(Scene image comparisons)
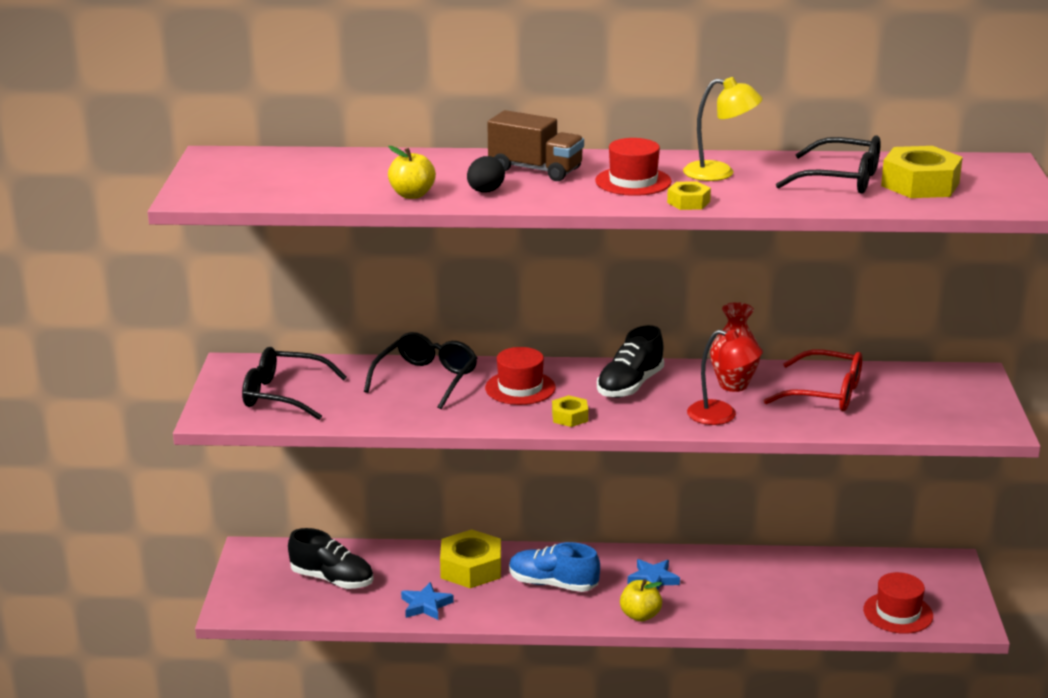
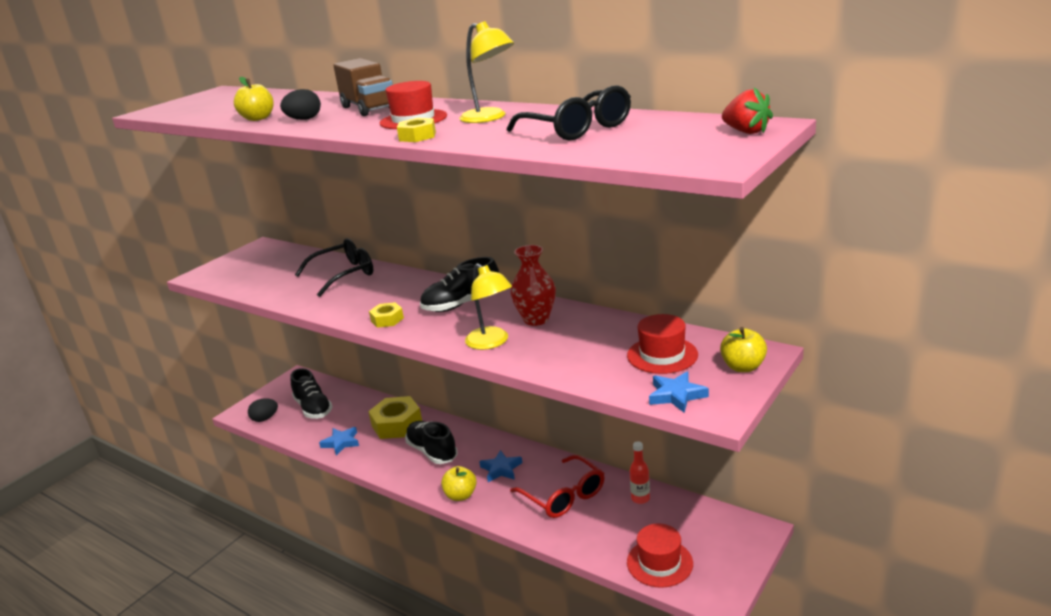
camera: 35 degrees right, 0 degrees up
(279, 608) = (265, 419): none -> black egg
(283, 395) = (254, 269): black glasses -> none
(520, 388) = (389, 292): red hat -> red hat (662, 355)
(553, 584) = (432, 452): blue shoe -> black shoe
(722, 416) = (491, 342): red lamp -> yellow lamp
(824, 566) = (640, 498): none -> red bottle
(825, 393) = (599, 342): red glasses -> red glasses (564, 496)
(920, 184) = (641, 137): yellow nut -> none
(952, 423) = (676, 395): none -> blue star
(976, 389) = (743, 367): none -> yellow apple
(999, 171) = (746, 132): none -> red strawberry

Your objective. Scan the records above, then copy out each line that mentions "glasses".

Response to the exercise.
(283, 395) = (254, 269): black glasses -> none
(825, 393) = (599, 342): red glasses -> red glasses (564, 496)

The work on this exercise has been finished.